## Work to complete
Count how many lines of the data contain the string "markup", treating uppercase and lowercase as different. Reply with only the number.

Part of a data file
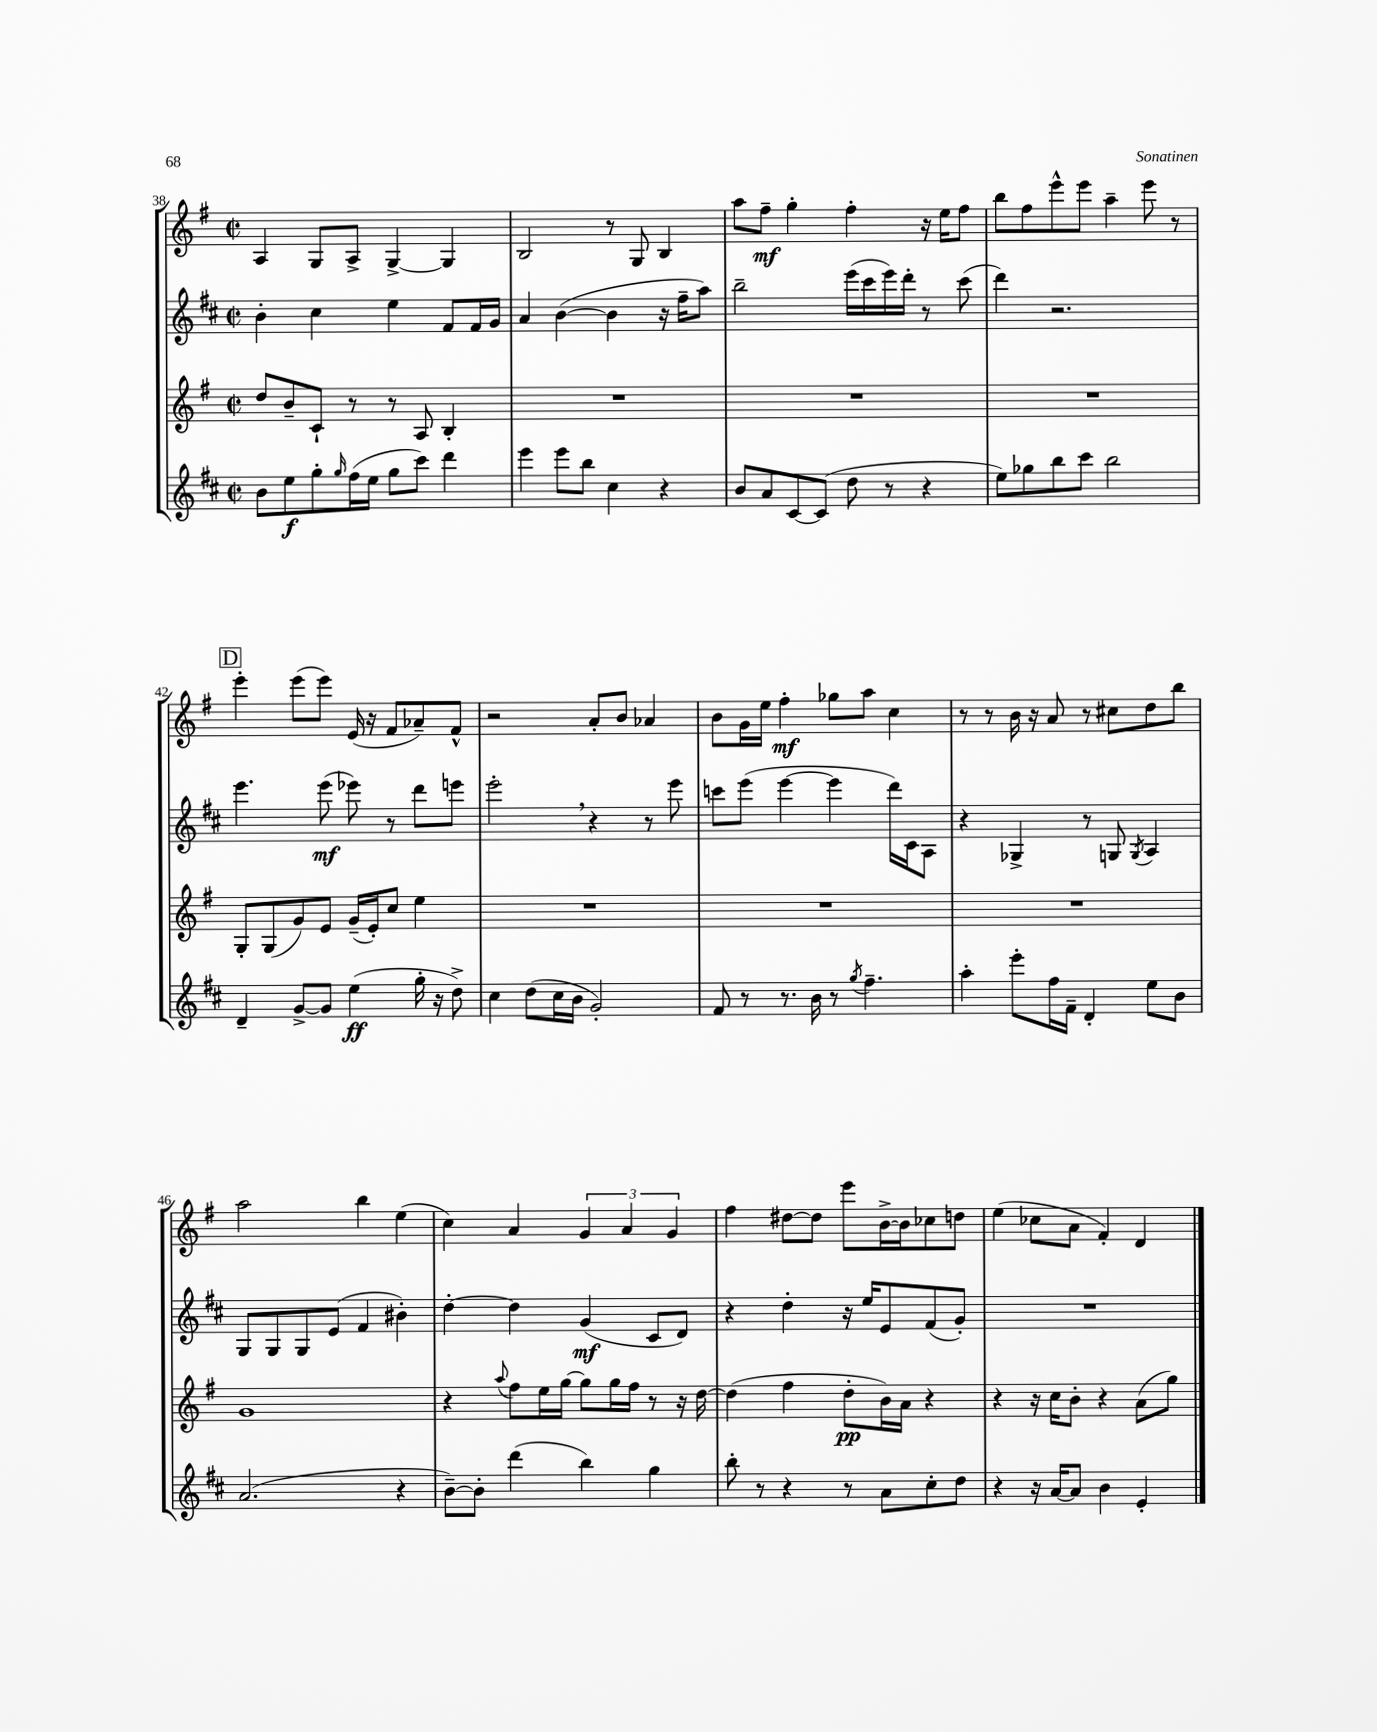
<<
\new StaffGroup <<
\new Staff = "s0" {
    \clef treble \key g \major \defaultTimeSignature \time 2/2
    a4 g8 a8-> g4~-> g4 |
    b2 r8 g8 b4 |
    a''8 fis''8--\mf g''4-. fis''4-. r16 e''16 fis''8 |
    b''8 fis''8 e'''8-^ e'''8 a''4-- e'''8 r8 |
    \mark \markup { \box "D" } e'''4-. e'''8( e'''8) e'16( r16 fis'8 aes'8--) fis'8-^ |
    r2 a'8-. b'8 aes'4 |
    b'8 g'16 e''16 fis''4-.\mf ges''8 a''8 c''4 |
    r8 r8 b'16 r16 a'8 r8 cis''8 d''8 b''8 |
    a''2 b''4 e''4( |
    c''4) a'4 \tuplet 3/2 { g'4 a'4 g'4 } |
    fis''4 dis''8~ dis''8 e'''8 b'16~-> b'16 ces''8 d''8 |
    e''4( ces''8 a'8 fis'4-.) d'4 \bar "|." |
}
\new Staff = "s1" {
    \clef treble \key d \major \defaultTimeSignature \time 2/2
    b'4-. cis''4 e''4 fis'8 fis'16 g'16 |
    a'4 b'4~( b'4 r16 fis''16-- a''8) |
    b''2-- e'''16( cis'''16 e'''16) d'''16-. r8 cis'''8( |
    d'''4) r2. |
    \mark \markup { \box "D" } e'''4. e'''8\mf( ees'''8) r8 d'''8 e'''8 |
    e'''2-. \breathe r4 r8 e'''8 |
    c'''8 e'''8( e'''4~ e'''4 d'''16) cis'16 a8 |
    r4 ges4-> r8 g8 \acciaccatura { g8 } a4 |
    g8 g8 g8 e'8( fis'4 bis'4-.) |
    d''4~-. d''4 g'4\mf( cis'8 d'8) |
    r4 d''4-. r16 e''16 e'8 fis'8( g'8-.) |
    R1 \bar "|." |
}
\new Staff = "s2" {
    \clef treble \key g \major \defaultTimeSignature \time 2/2
    d''8 b'8-- c'8-! r8 r8 a8 b4-. |
    R1 |
    R1 |
    R1 |
    \mark \markup { \box "D" } g8-. g8( g'8) e'8 g'16--( e'16-.) c''8 e''4 |
    R1 |
    R1 |
    R1 |
    g'1 |
    r4 \appoggiatura { a''8 } fis''8 e''16 g''16~ g''8 g''16 fis''16 r8 r16 d''16~ |
    d''4( fis''4 d''8-.\pp b'16) a'16 r4 |
    r4 r16 c''16 b'8-. r4 a'8( g''8) \bar "|." |
}
\new Staff = "s3" {
    \clef treble \key d \major \defaultTimeSignature \time 2/2
    b'8 e''8\f g''8-. \grace { g''16 } fis''16( e''16 g''8 cis'''8) d'''4 |
    e'''4 e'''8 b''8 cis''4 r4 |
    b'8 a'8 cis'8~ cis'8( d''8 r8 r4 |
    e''8) ges''8 b''8 cis'''8 b''2 |
    \mark \markup { \box "D" } d'4-- g'8~-> g'8 e''4\ff( g''16-. r16 d''8->) |
    cis''4 d''8( cis''16 b'16 g'2-.) |
    fis'8 r8 r8. b'16 r8 \acciaccatura { g''8 } fis''4.-- |
    a''4-. e'''8-. fis''16 fis'16-- d'4-. e''8 b'8 |
    a'2.( r4 |
    b'8~--) b'8-. d'''4( b''4) g''4 |
    b''8-. r8 r4 r8 a'8 cis''8-. d''8 |
    r4 r16 a'16~ a'8 b'4 e'4-. \bar "|." |
}
>>
>>
\layout { \context { \Score currentBarNumber = #38 } }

## Exercise solution
4